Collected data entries
* * * * *
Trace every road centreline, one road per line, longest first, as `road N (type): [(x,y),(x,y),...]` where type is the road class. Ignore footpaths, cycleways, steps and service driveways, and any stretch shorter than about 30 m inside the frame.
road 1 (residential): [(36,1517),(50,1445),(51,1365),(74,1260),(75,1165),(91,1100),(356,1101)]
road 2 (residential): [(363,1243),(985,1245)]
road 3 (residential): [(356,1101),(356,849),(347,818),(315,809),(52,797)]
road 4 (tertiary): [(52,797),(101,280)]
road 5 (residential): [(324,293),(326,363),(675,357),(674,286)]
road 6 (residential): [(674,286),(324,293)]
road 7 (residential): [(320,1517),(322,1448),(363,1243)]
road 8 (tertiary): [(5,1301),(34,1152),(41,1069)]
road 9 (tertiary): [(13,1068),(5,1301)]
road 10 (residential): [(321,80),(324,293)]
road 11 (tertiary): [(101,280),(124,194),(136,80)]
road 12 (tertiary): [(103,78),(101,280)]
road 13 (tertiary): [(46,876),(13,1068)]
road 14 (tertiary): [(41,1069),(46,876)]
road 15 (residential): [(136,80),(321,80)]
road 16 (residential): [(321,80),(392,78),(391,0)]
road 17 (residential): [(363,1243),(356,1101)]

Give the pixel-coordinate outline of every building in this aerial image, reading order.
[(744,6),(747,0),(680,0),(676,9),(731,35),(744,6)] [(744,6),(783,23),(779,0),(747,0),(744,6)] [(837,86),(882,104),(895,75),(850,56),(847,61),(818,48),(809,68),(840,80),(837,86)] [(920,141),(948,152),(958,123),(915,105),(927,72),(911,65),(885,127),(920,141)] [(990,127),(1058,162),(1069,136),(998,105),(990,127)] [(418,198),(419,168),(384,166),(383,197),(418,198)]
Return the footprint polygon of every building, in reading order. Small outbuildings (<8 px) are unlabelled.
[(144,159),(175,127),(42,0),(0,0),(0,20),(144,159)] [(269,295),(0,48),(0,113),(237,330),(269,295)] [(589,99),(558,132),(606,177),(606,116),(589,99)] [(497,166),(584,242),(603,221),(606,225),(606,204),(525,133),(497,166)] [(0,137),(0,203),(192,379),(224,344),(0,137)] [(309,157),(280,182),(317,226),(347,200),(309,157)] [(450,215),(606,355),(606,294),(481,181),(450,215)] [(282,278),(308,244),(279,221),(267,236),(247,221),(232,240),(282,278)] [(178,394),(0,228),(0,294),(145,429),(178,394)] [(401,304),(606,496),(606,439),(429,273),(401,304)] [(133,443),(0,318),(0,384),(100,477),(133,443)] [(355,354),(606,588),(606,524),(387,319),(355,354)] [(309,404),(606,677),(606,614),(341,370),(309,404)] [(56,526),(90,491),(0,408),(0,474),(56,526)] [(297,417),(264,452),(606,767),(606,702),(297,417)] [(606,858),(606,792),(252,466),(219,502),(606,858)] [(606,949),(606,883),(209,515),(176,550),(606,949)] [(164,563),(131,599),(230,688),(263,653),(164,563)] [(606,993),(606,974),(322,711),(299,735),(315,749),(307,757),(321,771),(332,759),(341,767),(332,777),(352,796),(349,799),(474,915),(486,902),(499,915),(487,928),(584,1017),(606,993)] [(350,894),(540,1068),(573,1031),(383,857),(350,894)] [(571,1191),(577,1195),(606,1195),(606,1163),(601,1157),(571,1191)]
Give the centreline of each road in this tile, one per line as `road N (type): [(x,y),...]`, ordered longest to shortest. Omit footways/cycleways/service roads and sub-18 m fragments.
* * * * *
> **TRY IT**
Word for word, copy out the entries.

> **REPLY**
Trace every road centreline, one road per line, longest first, as `road N (type): [(x,y),(x,y),...]` where type is the road class. Ignore footpaths, cycleways, steps and service driveways, and any stretch shorter than about 30 m inside the frame.
road 1 (residential): [(36,1517),(50,1445),(51,1365),(74,1260),(75,1165),(91,1100),(356,1101)]
road 2 (residential): [(363,1243),(985,1245)]
road 3 (residential): [(356,1101),(356,849),(347,818),(315,809),(52,797)]
road 4 (tertiary): [(52,797),(101,280)]
road 5 (residential): [(324,293),(326,363),(675,357),(674,286)]
road 6 (residential): [(674,286),(324,293)]
road 7 (residential): [(320,1517),(322,1448),(363,1243)]
road 8 (tertiary): [(5,1301),(34,1152),(41,1069)]
road 9 (tertiary): [(13,1068),(5,1301)]
road 10 (residential): [(321,80),(324,293)]
road 11 (tertiary): [(101,280),(124,194),(136,80)]
road 12 (tertiary): [(103,78),(101,280)]
road 13 (tertiary): [(46,876),(13,1068)]
road 14 (tertiary): [(41,1069),(46,876)]
road 15 (residential): [(136,80),(321,80)]
road 16 (residential): [(321,80),(392,78),(391,0)]
road 17 (residential): [(363,1243),(356,1101)]

Give the pixel-coordinate outline of every building in this aerial image, reading order.
[(744,6),(747,0),(680,0),(676,9),(731,35),(744,6)] [(744,6),(783,23),(779,0),(747,0),(744,6)] [(837,86),(882,104),(895,75),(850,56),(847,61),(818,48),(809,68),(840,80),(837,86)] [(920,141),(948,152),(958,123),(915,105),(927,72),(911,65),(885,127),(920,141)] [(990,127),(1058,162),(1069,136),(998,105),(990,127)] [(418,198),(419,168),(384,166),(383,197),(418,198)]
Return the footprint polygon of every building, in reading order. Small outbuildings (<8 px) are unlabelled.
[(144,159),(175,127),(42,0),(0,0),(0,20),(144,159)] [(269,295),(0,48),(0,113),(237,330),(269,295)] [(589,99),(558,132),(606,177),(606,116),(589,99)] [(497,166),(584,242),(603,221),(606,225),(606,204),(525,133),(497,166)] [(0,137),(0,203),(192,379),(224,344),(0,137)] [(309,157),(280,182),(317,226),(347,200),(309,157)] [(450,215),(606,355),(606,294),(481,181),(450,215)] [(282,278),(308,244),(279,221),(267,236),(247,221),(232,240),(282,278)] [(178,394),(0,228),(0,294),(145,429),(178,394)] [(401,304),(606,496),(606,439),(429,273),(401,304)] [(133,443),(0,318),(0,384),(100,477),(133,443)] [(355,354),(606,588),(606,524),(387,319),(355,354)] [(309,404),(606,677),(606,614),(341,370),(309,404)] [(56,526),(90,491),(0,408),(0,474),(56,526)] [(297,417),(264,452),(606,767),(606,702),(297,417)] [(606,858),(606,792),(252,466),(219,502),(606,858)] [(606,949),(606,883),(209,515),(176,550),(606,949)] [(164,563),(131,599),(230,688),(263,653),(164,563)] [(606,993),(606,974),(322,711),(299,735),(315,749),(307,757),(321,771),(332,759),(341,767),(332,777),(352,796),(349,799),(474,915),(486,902),(499,915),(487,928),(584,1017),(606,993)] [(350,894),(540,1068),(573,1031),(383,857),(350,894)] [(571,1191),(577,1195),(606,1195),(606,1163),(601,1157),(571,1191)]
Give the centreline of each road in this tile, one per line as `road N (type): [(x,y),...]`, ordered longest to shortest. Omit footways/cycleways/service roads and sub-18 m fragments.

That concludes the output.